WHAT IS EXPECTED >>
What you return should be the full listing, copied exactly and stripped of its pictures.

ENTRIES SHOWN >>
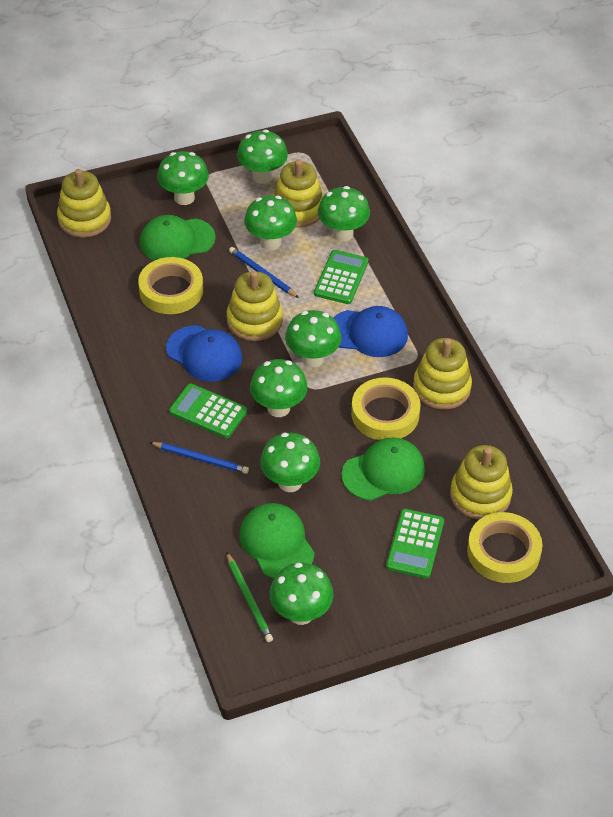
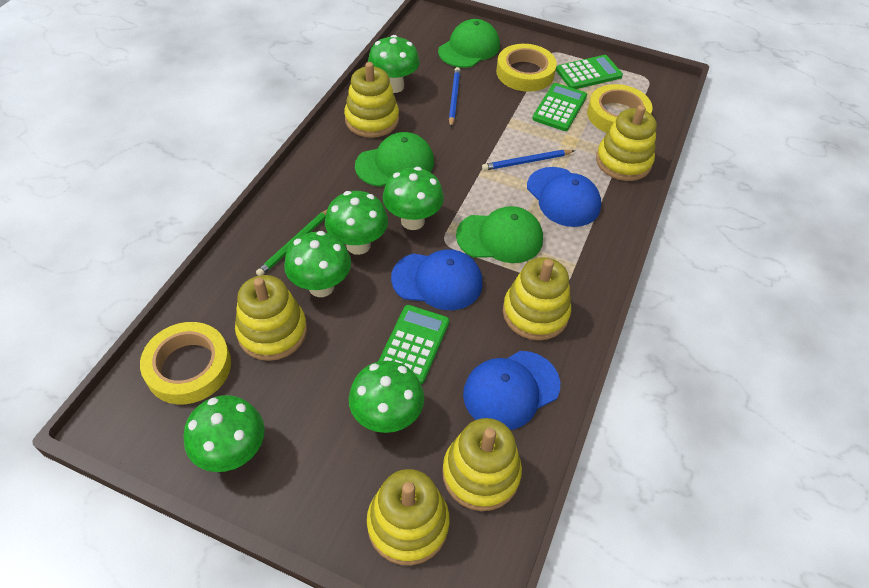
blue cap: 2 -> 3
green mushroom: 8 -> 6
yellow stacking toy: 5 -> 6

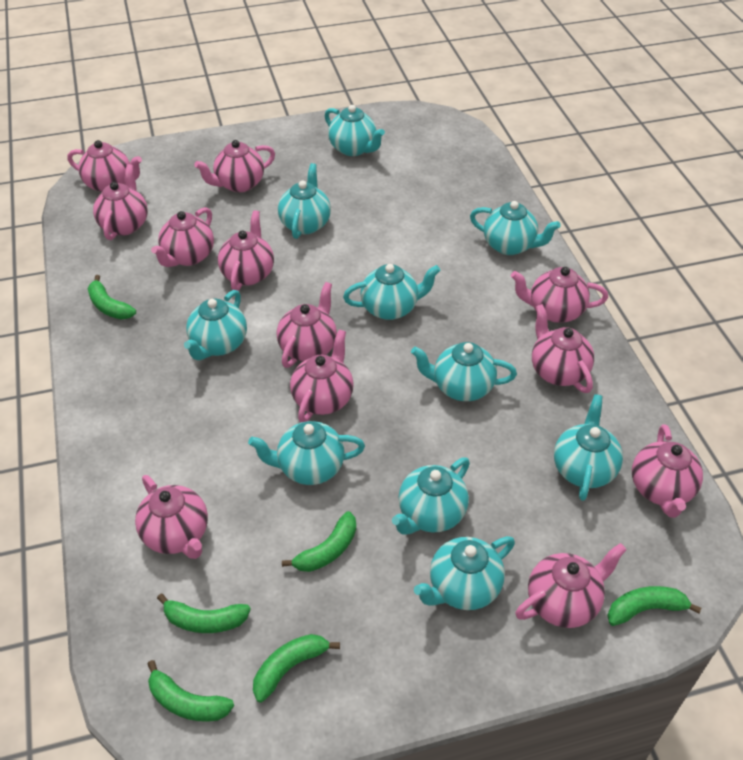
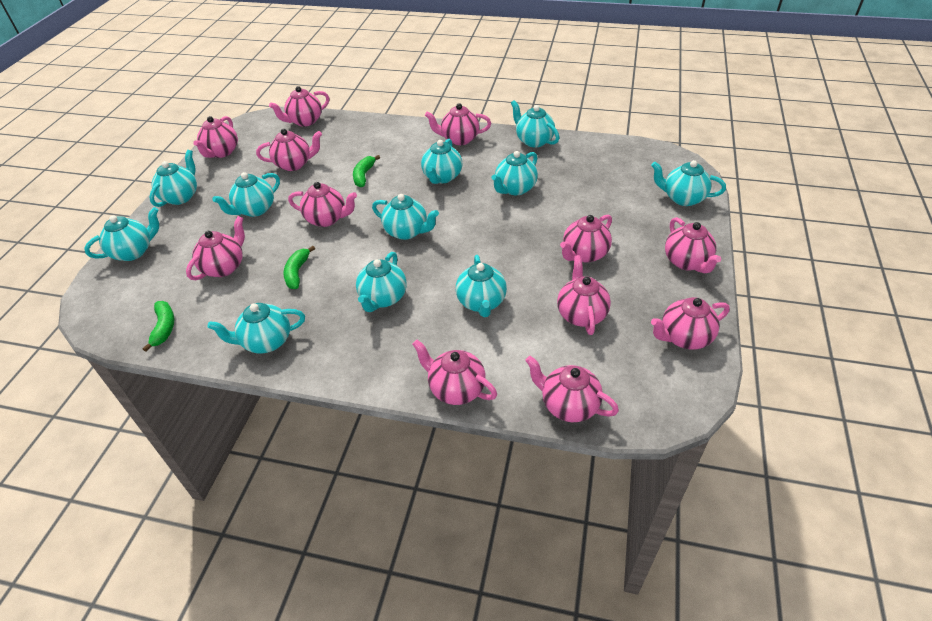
green banana: 6 -> 3
turquoise teapot: 10 -> 11

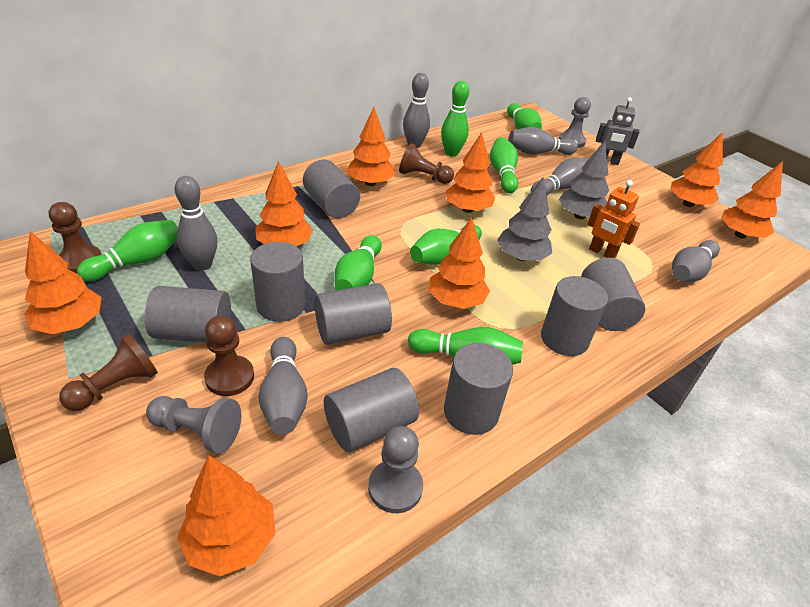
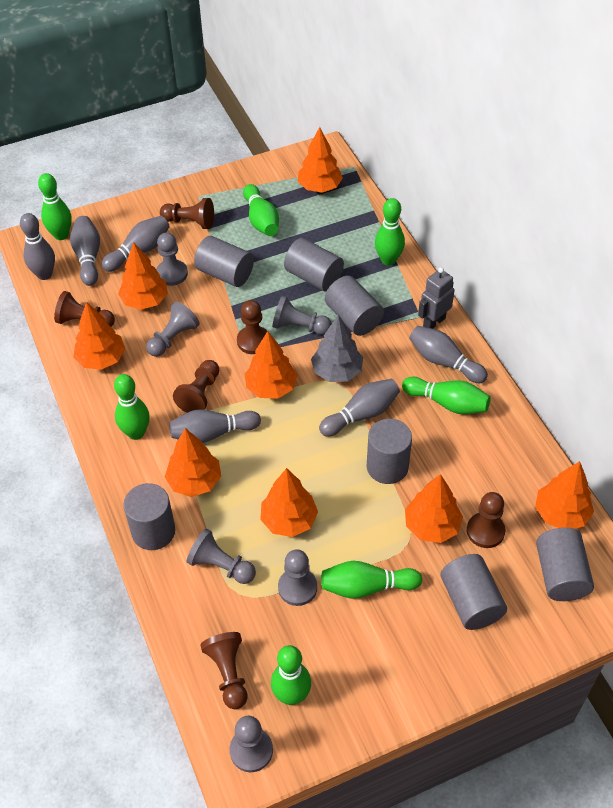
brown pawn: 4 -> 6
grey cylinder: 8 -> 7
grey pawn: 3 -> 6
grey tree: 2 -> 1
orange robot: 1 -> 0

TASK ANSWER >>
blue cap: 2 -> 3
green mushroom: 8 -> 6
yellow stacking toy: 5 -> 6

green banana: 6 -> 3
turquoise teapot: 10 -> 11

brown pawn: 4 -> 6
grey cylinder: 8 -> 7
grey pawn: 3 -> 6
grey tree: 2 -> 1
orange robot: 1 -> 0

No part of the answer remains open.